• **RECORDS FOR THIS TASK**
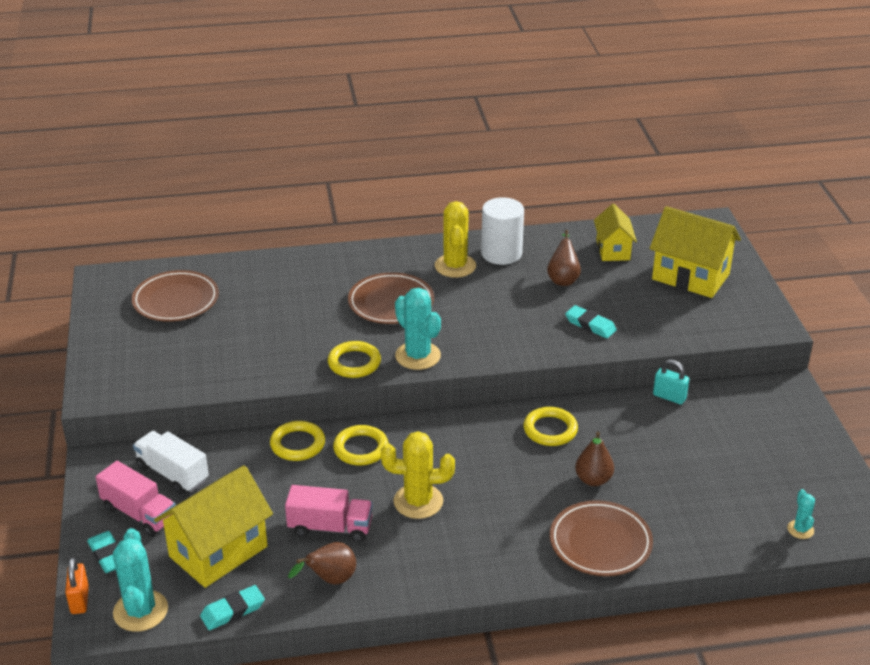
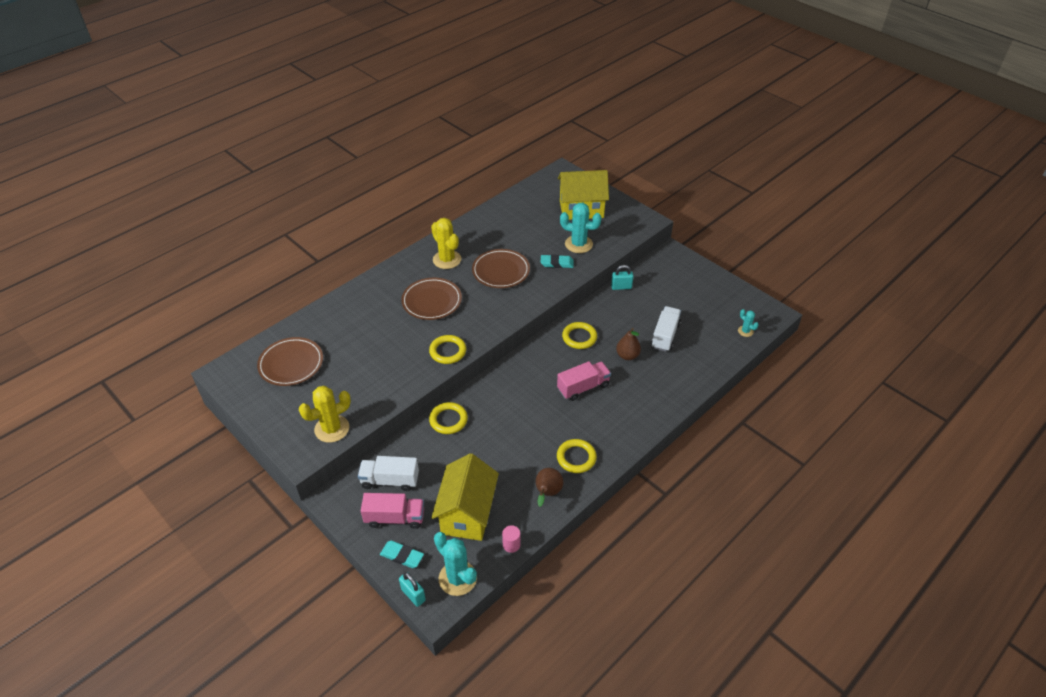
camera: 35 degrees left, 10 degrees up
(80, 600) = (413, 595): orange padlock -> turquoise padlock
(233, 611) = (511, 545): turquoise eraser -> pink cylinder
(330, 527) = (517, 461): pink truck -> pink truck (583, 387)
(361, 448) = (488, 403): yellow ring -> yellow ring (576, 458)
(418, 356) = (480, 328): turquoise cactus -> turquoise cactus (578, 244)
(418, 501) = (550, 418): yellow cactus -> yellow cactus (332, 429)
(501, 253) = (466, 239): white cylinder -> none
(563, 279) = (515, 241): brown pear -> none
(600, 542) = (663, 390): brown plate -> brown plate (501, 271)
(613, 250) = (526, 210): yellow house -> none
(671, 481) = (665, 336): none -> white truck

• **WHAT YOU HAVE TO DO**
Every line from the line containing "(418, 356) = (480, 328): turquoise" to the last line of the material above must be repeated exactly, and no other line.

• **FINISHED EXERCISE**
(418, 356) = (480, 328): turquoise cactus -> turquoise cactus (578, 244)
(418, 501) = (550, 418): yellow cactus -> yellow cactus (332, 429)
(501, 253) = (466, 239): white cylinder -> none
(563, 279) = (515, 241): brown pear -> none
(600, 542) = (663, 390): brown plate -> brown plate (501, 271)
(613, 250) = (526, 210): yellow house -> none
(671, 481) = (665, 336): none -> white truck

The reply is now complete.